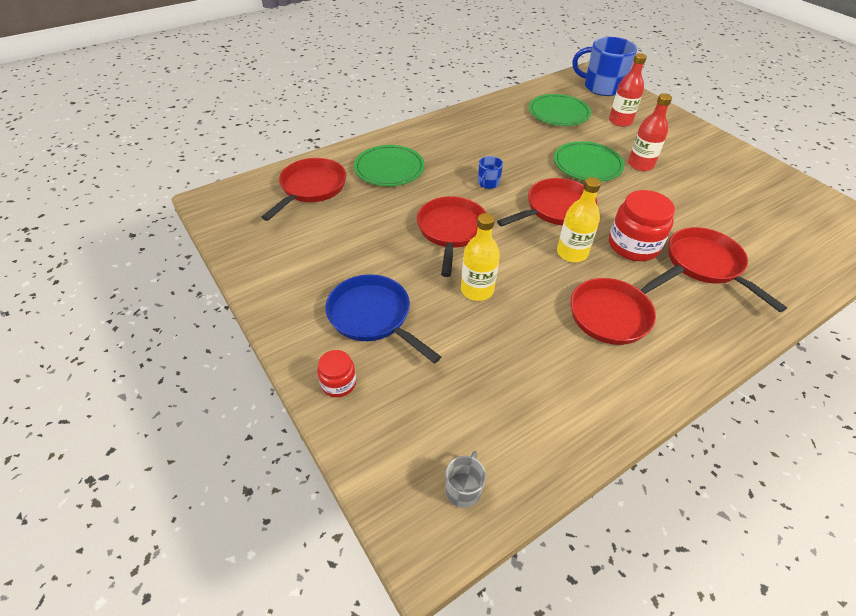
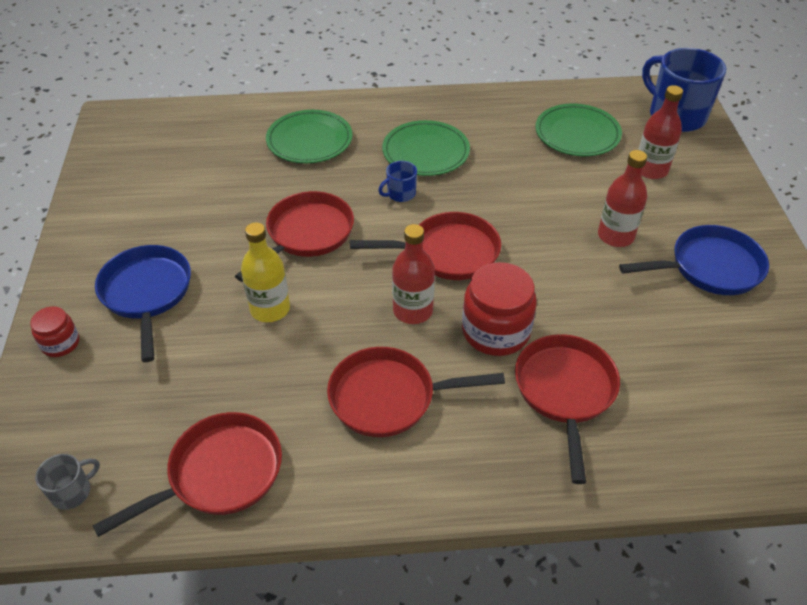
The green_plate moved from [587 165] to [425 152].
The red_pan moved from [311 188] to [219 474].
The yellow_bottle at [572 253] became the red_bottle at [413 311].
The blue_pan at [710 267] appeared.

» Description of the task:
Before copying the material, set its pictures aside; then transcribe it word for word.

» Problem solution:
The green_plate moved from [587 165] to [425 152].
The red_pan moved from [311 188] to [219 474].
The yellow_bottle at [572 253] became the red_bottle at [413 311].
The blue_pan at [710 267] appeared.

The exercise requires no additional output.